── Extracted entries ──

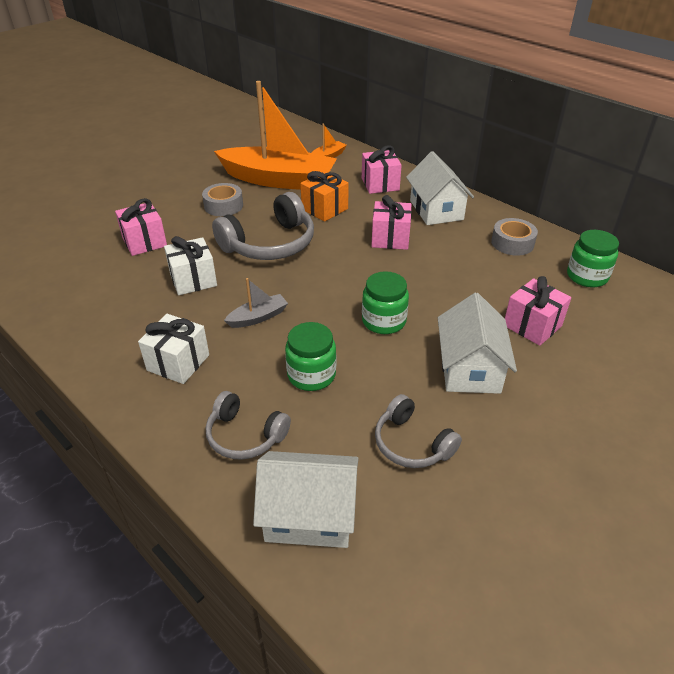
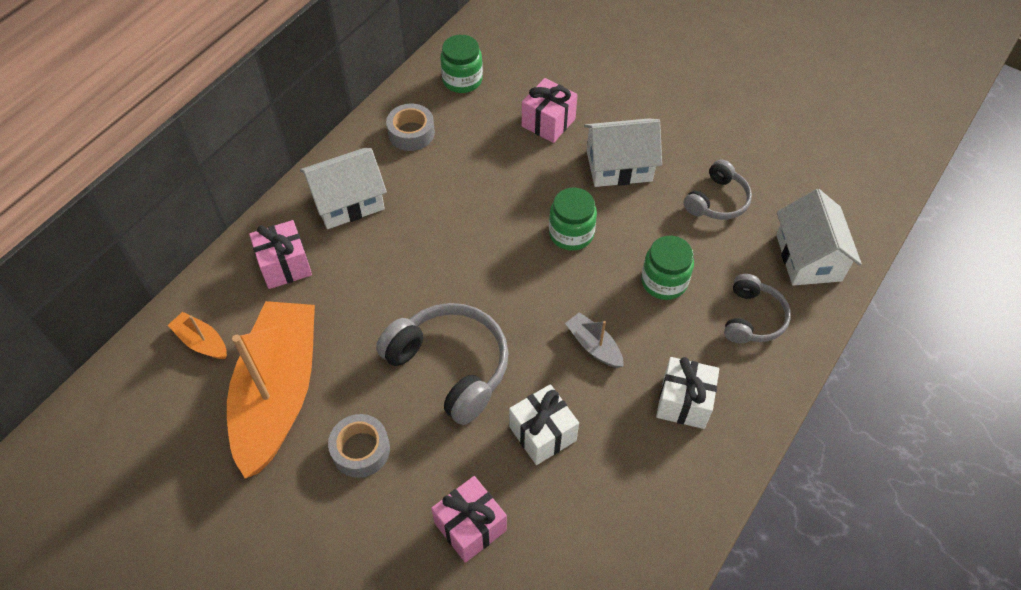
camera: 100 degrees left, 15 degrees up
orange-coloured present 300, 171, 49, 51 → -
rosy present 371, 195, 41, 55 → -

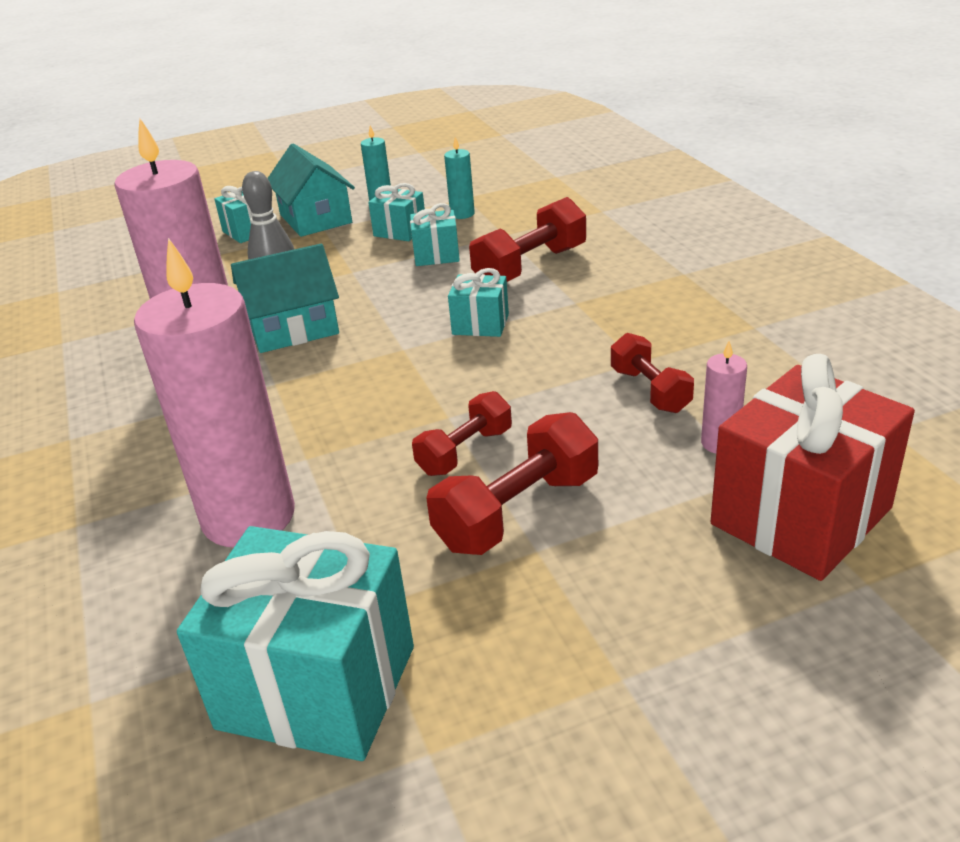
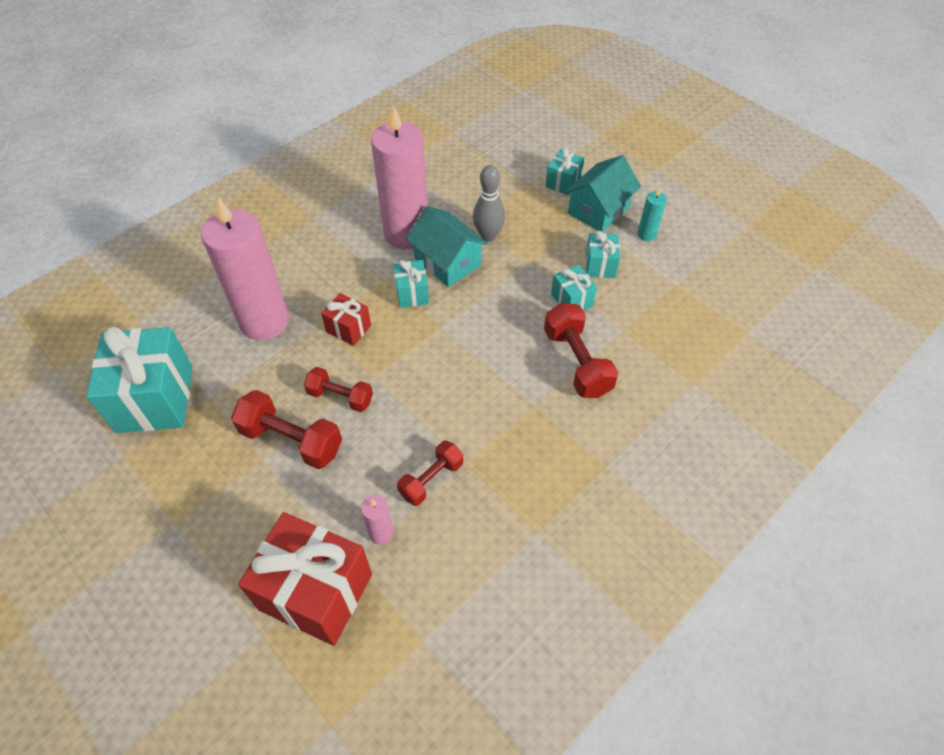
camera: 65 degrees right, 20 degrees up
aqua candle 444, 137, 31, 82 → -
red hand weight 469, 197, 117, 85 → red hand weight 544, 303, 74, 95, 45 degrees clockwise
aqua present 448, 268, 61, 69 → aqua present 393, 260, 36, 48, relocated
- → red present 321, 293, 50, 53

───

### Exercise
Send back every record exactly as it stands, except the pictures.

### Task result
camera: 100 degrees left, 15 degrees up
orange-coloured present 300, 171, 49, 51 → -
rosy present 371, 195, 41, 55 → -

camera: 65 degrees right, 20 degrees up
aqua candle 444, 137, 31, 82 → -
red hand weight 469, 197, 117, 85 → red hand weight 544, 303, 74, 95, 45 degrees clockwise
aqua present 448, 268, 61, 69 → aqua present 393, 260, 36, 48, relocated
- → red present 321, 293, 50, 53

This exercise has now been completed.